DATA FOR PROCESSING:
__________

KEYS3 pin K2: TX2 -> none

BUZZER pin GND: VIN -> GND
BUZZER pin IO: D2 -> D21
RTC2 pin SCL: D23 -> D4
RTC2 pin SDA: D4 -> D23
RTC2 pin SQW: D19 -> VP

__________

Line by line, print the records above exactly as they stand.

KEYS3 pin K2: TX2 -> none

BUZZER pin GND: VIN -> GND
BUZZER pin IO: D2 -> D21
RTC2 pin SCL: D23 -> D4
RTC2 pin SDA: D4 -> D23
RTC2 pin SQW: D19 -> VP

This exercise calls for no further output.